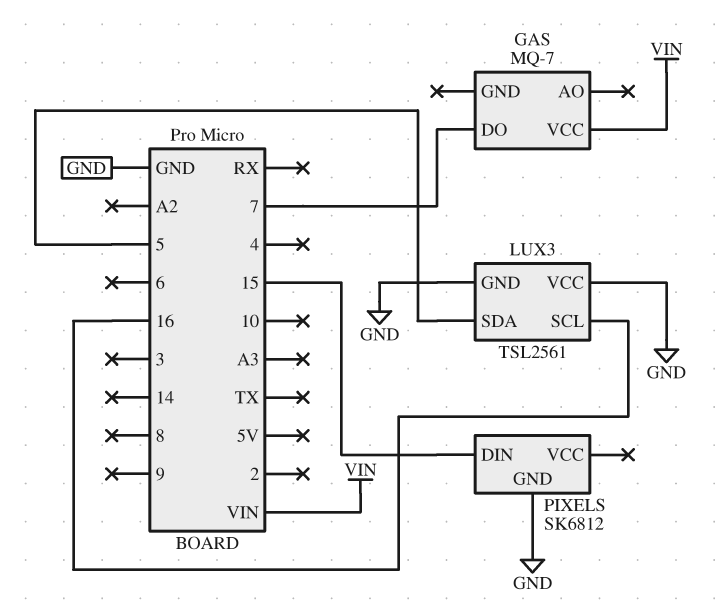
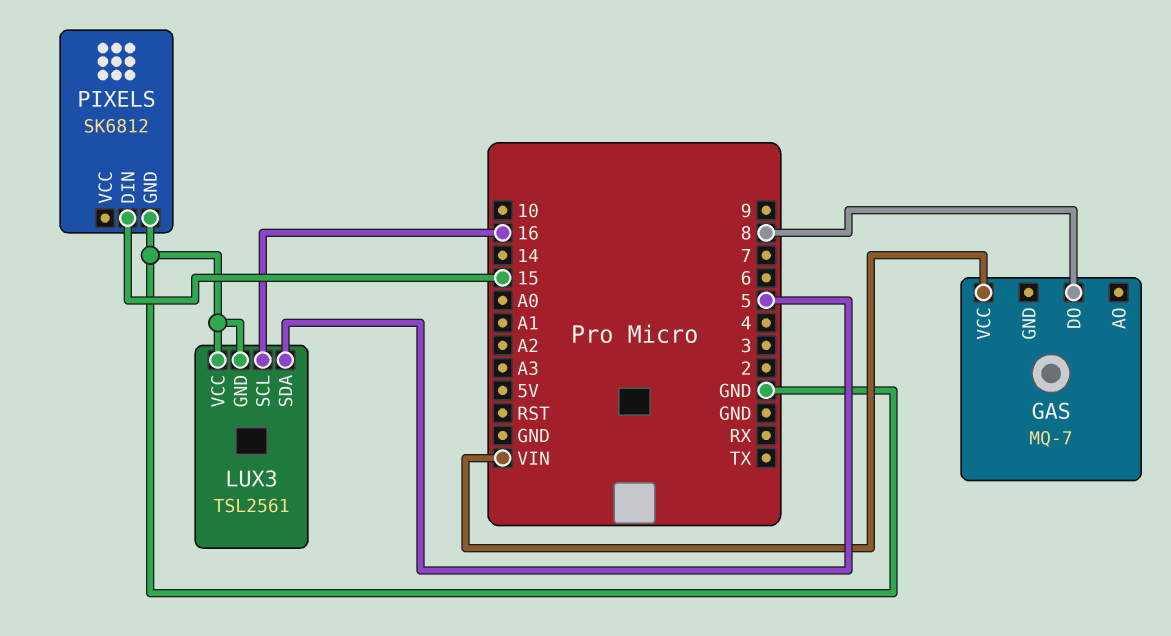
GAS pin DO: 7 -> 8

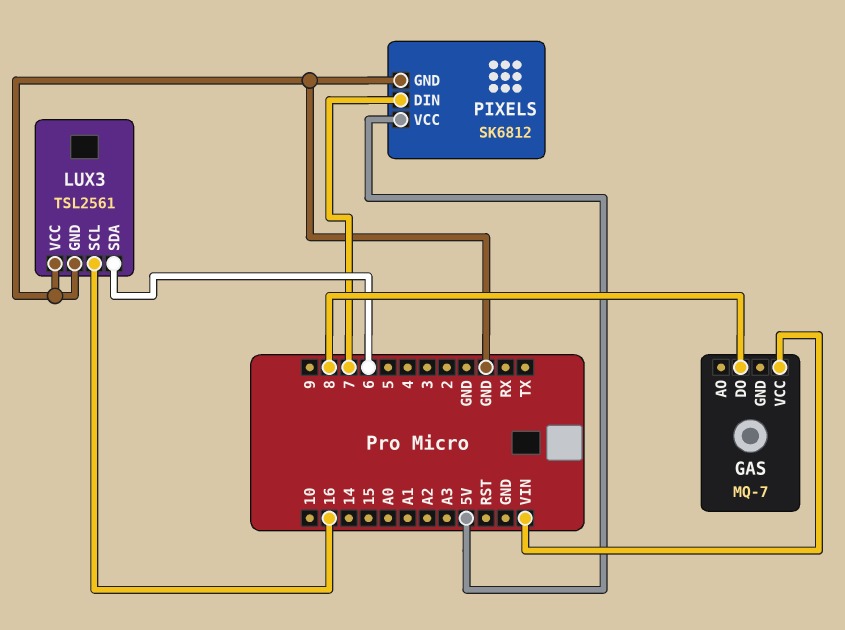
LUX3 pin SDA: 5 -> 6
PIXELS pin DIN: 15 -> 7
PIXELS pin VCC: none -> 5V

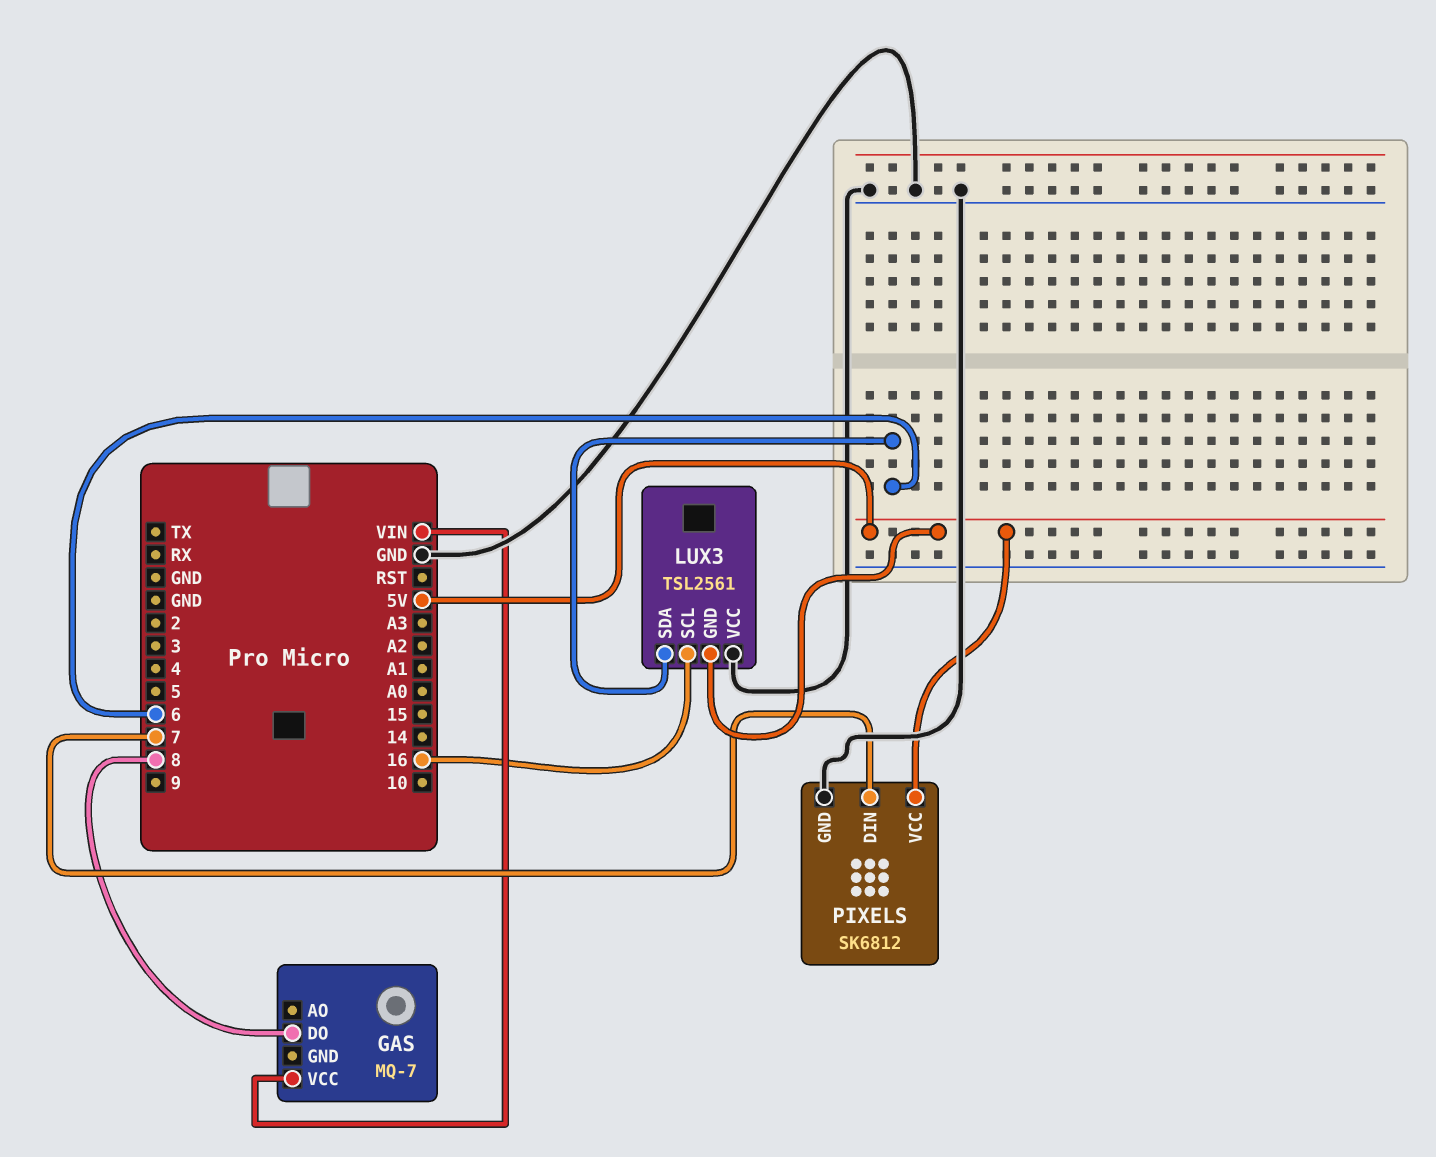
LUX3 pin GND: GND -> 5V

• [YOUR ASSIGNMENT] Pictures do not belong in the copy. Reproduce the rest of the data exactly.

• [RESULT]
GAS pin DO: 7 -> 8

LUX3 pin SDA: 5 -> 6
PIXELS pin DIN: 15 -> 7
PIXELS pin VCC: none -> 5V

LUX3 pin GND: GND -> 5V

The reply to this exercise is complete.